• _What the task requires_
Your response should consist of one number, the count of lines below that contain "boat".

Scene difference descriptions
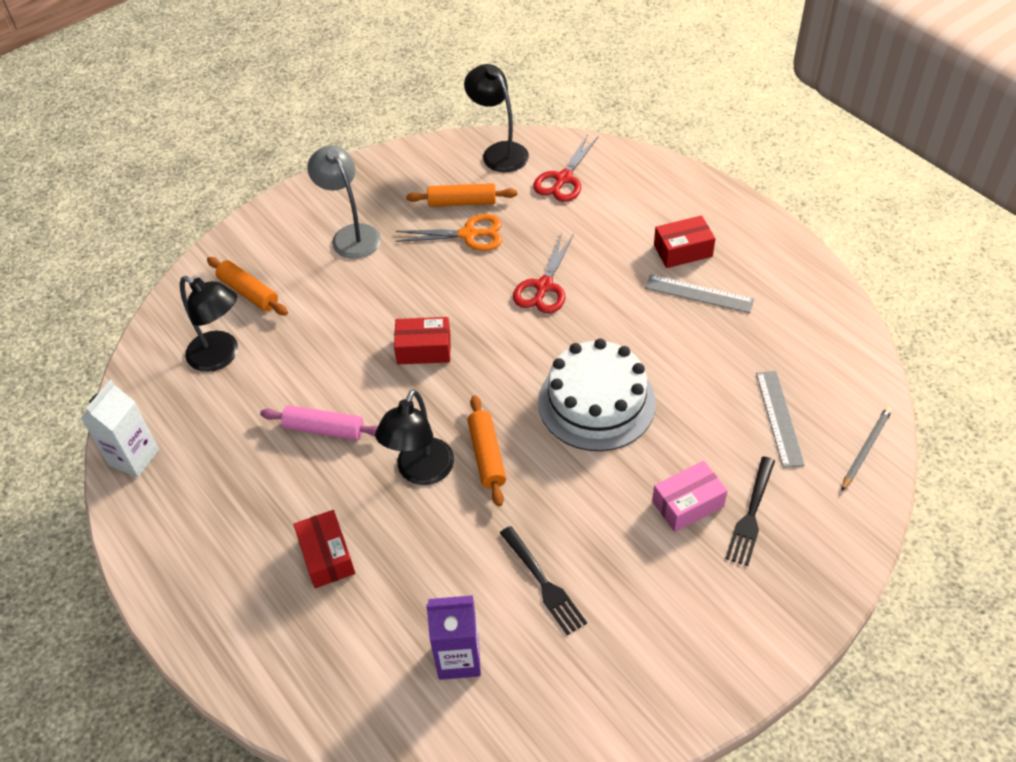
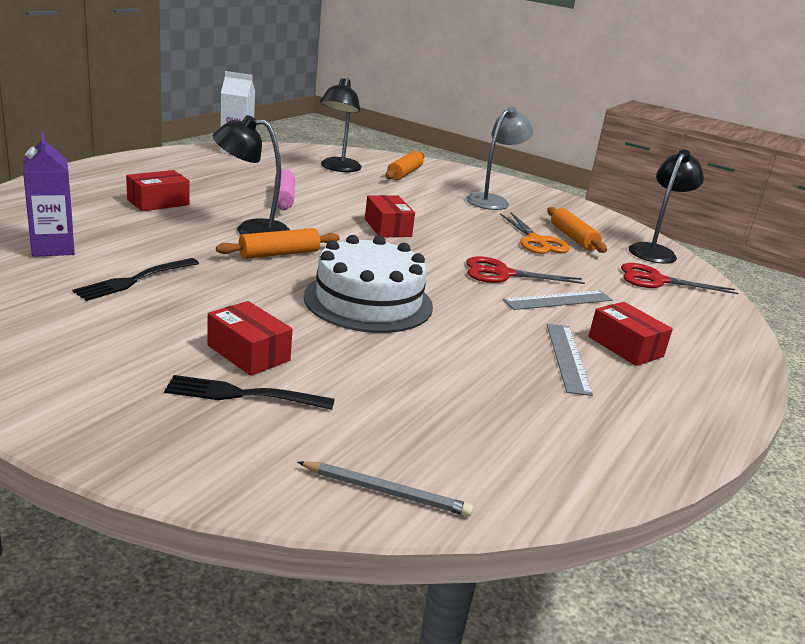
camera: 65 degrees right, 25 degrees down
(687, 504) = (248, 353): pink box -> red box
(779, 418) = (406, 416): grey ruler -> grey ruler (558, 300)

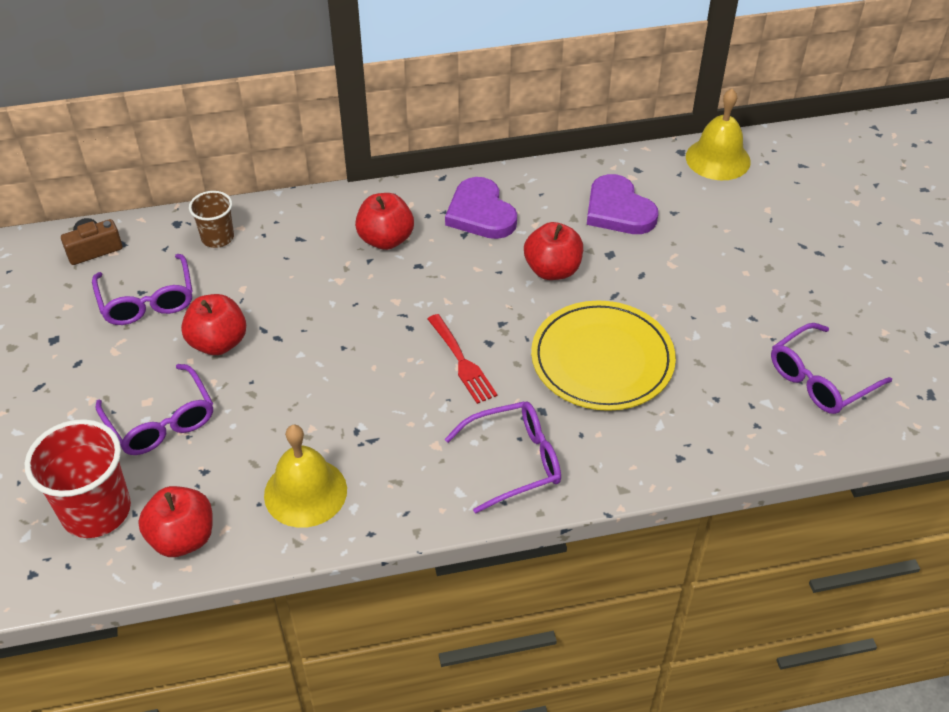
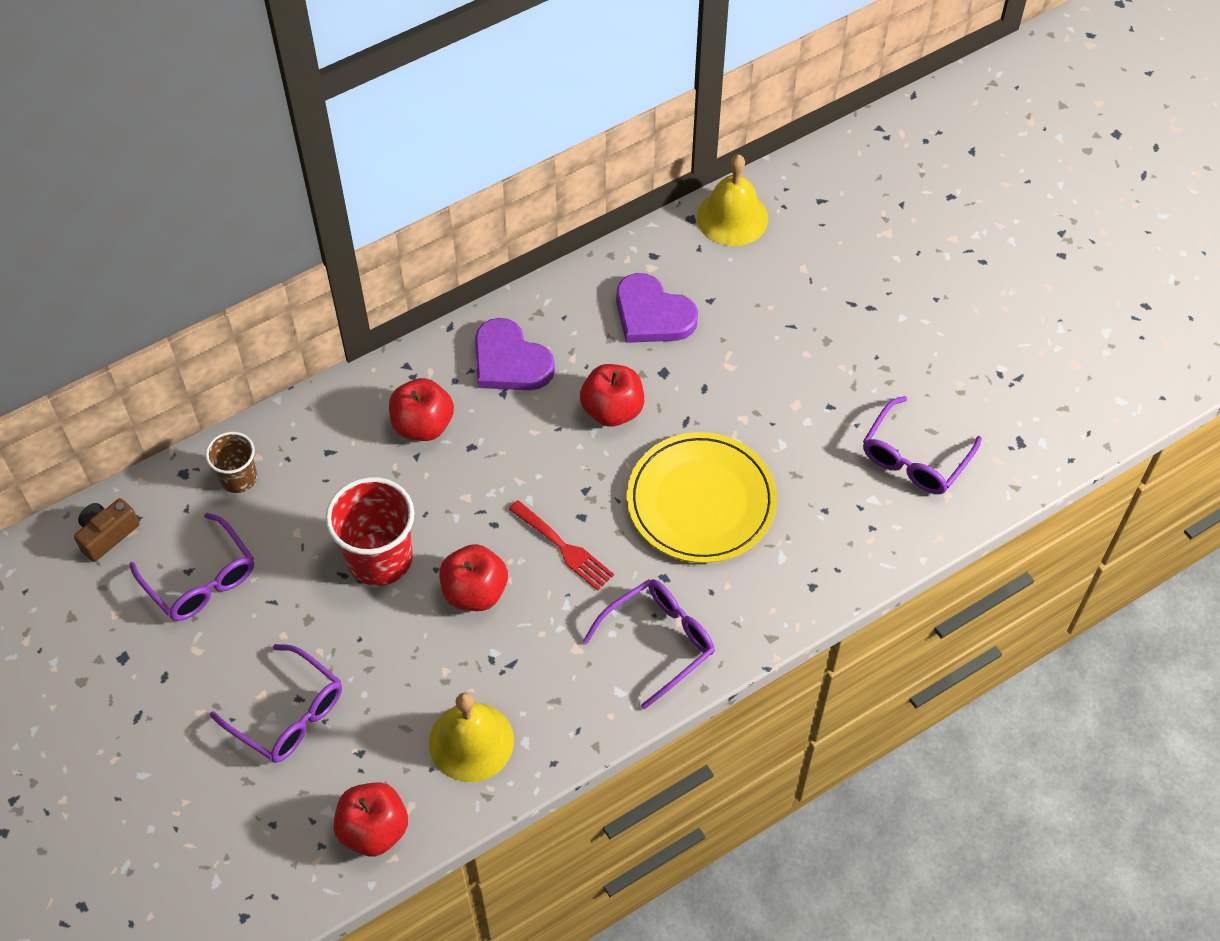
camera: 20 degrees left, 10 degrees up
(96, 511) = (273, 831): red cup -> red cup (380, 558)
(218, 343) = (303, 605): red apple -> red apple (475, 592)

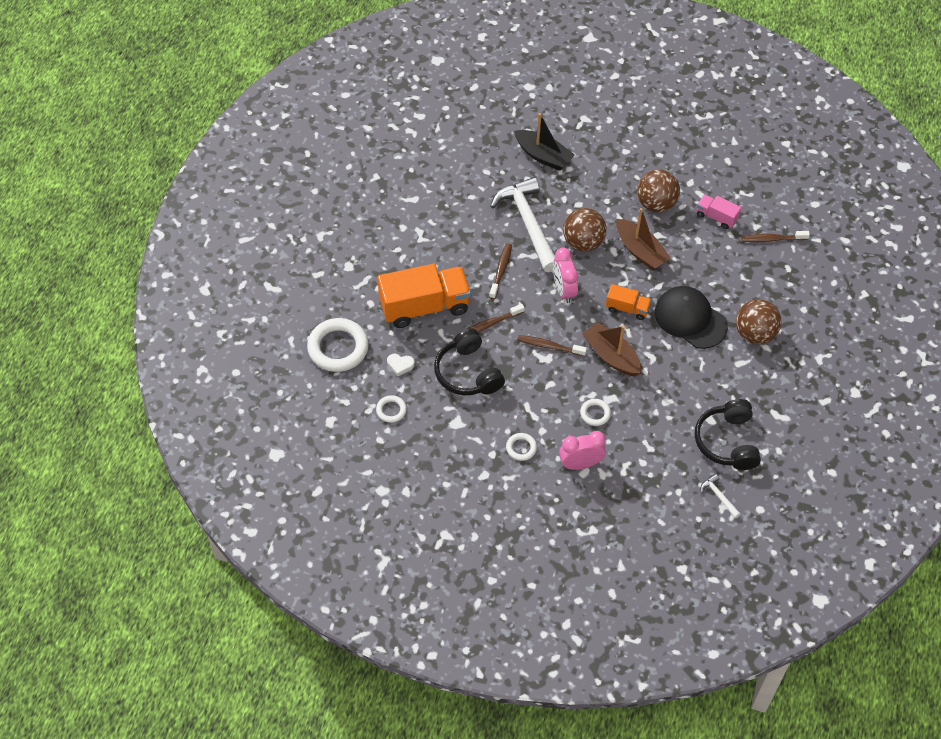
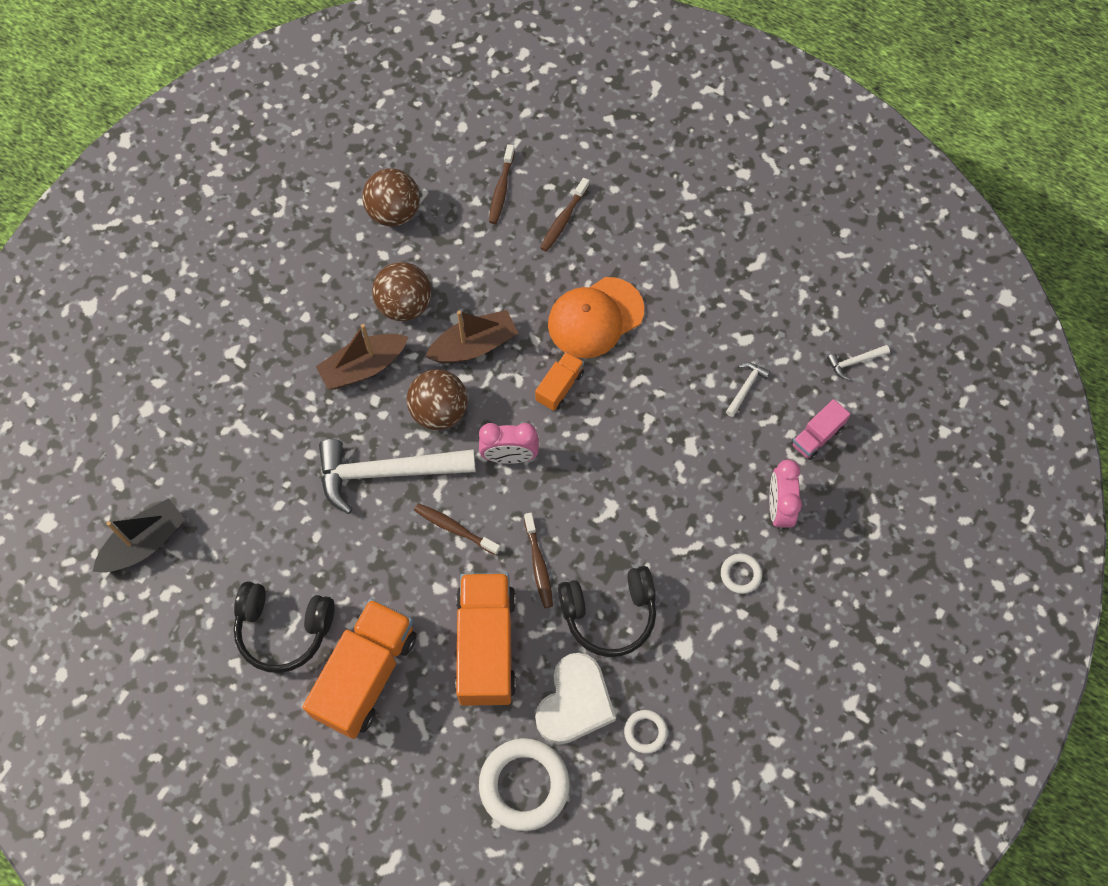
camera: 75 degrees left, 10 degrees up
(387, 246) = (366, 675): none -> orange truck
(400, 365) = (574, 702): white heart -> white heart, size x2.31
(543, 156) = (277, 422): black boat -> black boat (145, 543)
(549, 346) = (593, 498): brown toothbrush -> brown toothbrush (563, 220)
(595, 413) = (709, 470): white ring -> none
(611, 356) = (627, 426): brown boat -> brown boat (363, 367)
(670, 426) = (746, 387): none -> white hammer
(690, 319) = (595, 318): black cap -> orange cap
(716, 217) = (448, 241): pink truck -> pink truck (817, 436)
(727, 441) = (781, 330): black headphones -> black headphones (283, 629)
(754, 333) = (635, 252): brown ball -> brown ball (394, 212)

• _Exercise answer_
2